- [Exercise directions]
Beginning with the first line below, output every record verbatim and leave out the images.

(Before and after images)
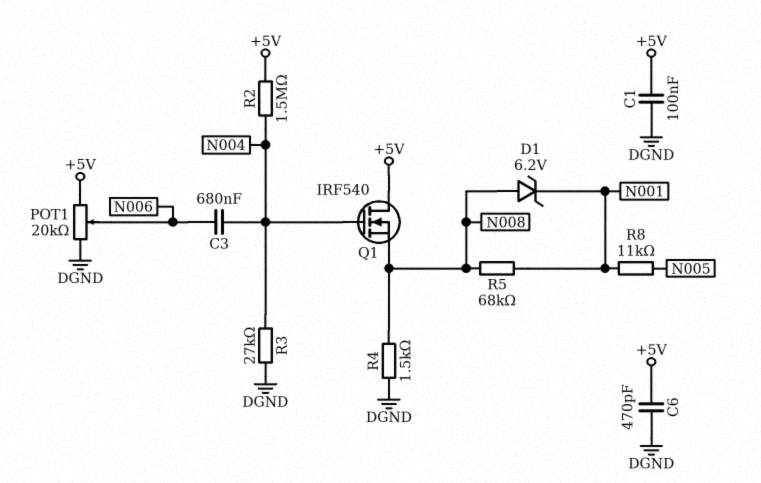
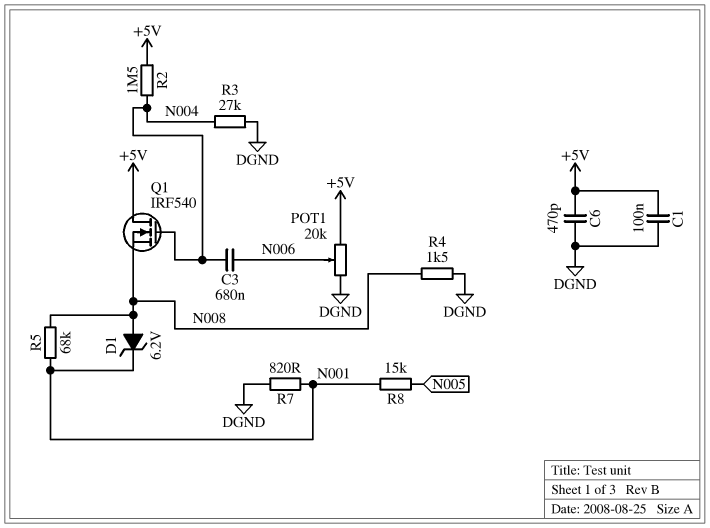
R7: none -> 820 (DGND, N001)
R8: 11k (N001, N005) -> 15k (N001, N005)

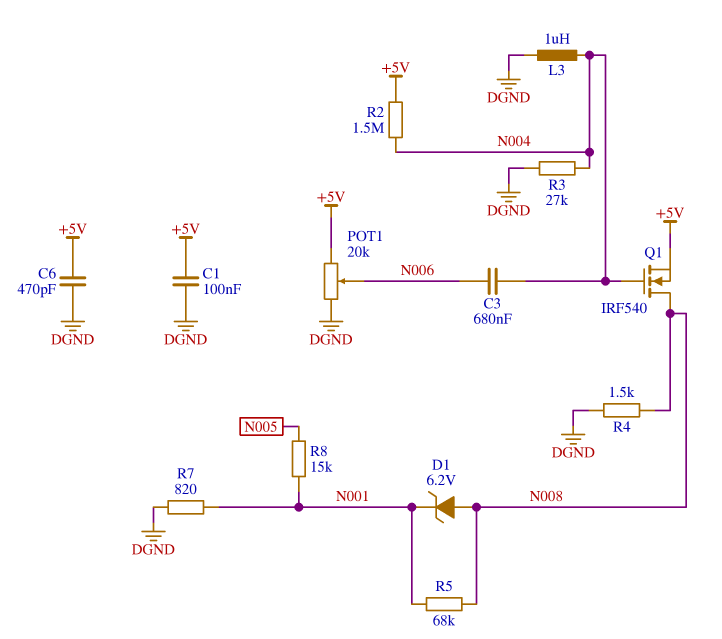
L3: none -> 1uH (DGND, N004)
Q1: NMOS IRF540 (G N004, D +5V, S N008) -> NMOS IRF540 (G N004, D N008, S +5V)

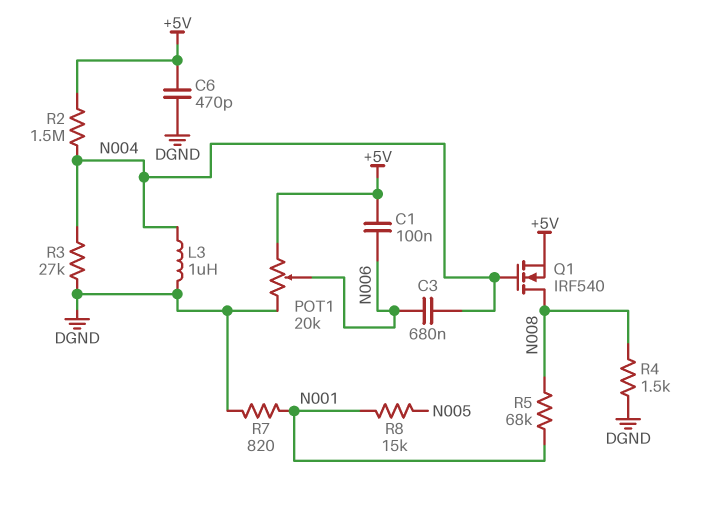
C1: 100nF (+5V, DGND) -> 100nF (+5V, N006)
D1: zener 6.2V (A N008, K N001) -> none

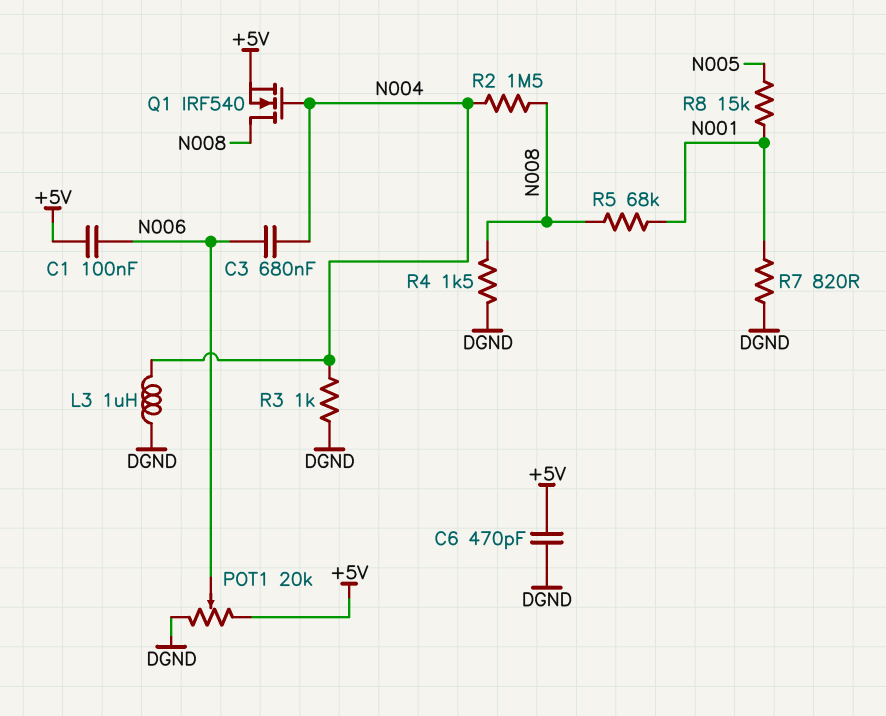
R2: 1.5M (+5V, N004) -> 1.5M (N004, N008)
R3: 27k (DGND, N004) -> 1k (DGND, N004)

- [Your response]
R7: none -> 820 (DGND, N001)
R8: 11k (N001, N005) -> 15k (N001, N005)

L3: none -> 1uH (DGND, N004)
Q1: NMOS IRF540 (G N004, D +5V, S N008) -> NMOS IRF540 (G N004, D N008, S +5V)

C1: 100nF (+5V, DGND) -> 100nF (+5V, N006)
D1: zener 6.2V (A N008, K N001) -> none

R2: 1.5M (+5V, N004) -> 1.5M (N004, N008)
R3: 27k (DGND, N004) -> 1k (DGND, N004)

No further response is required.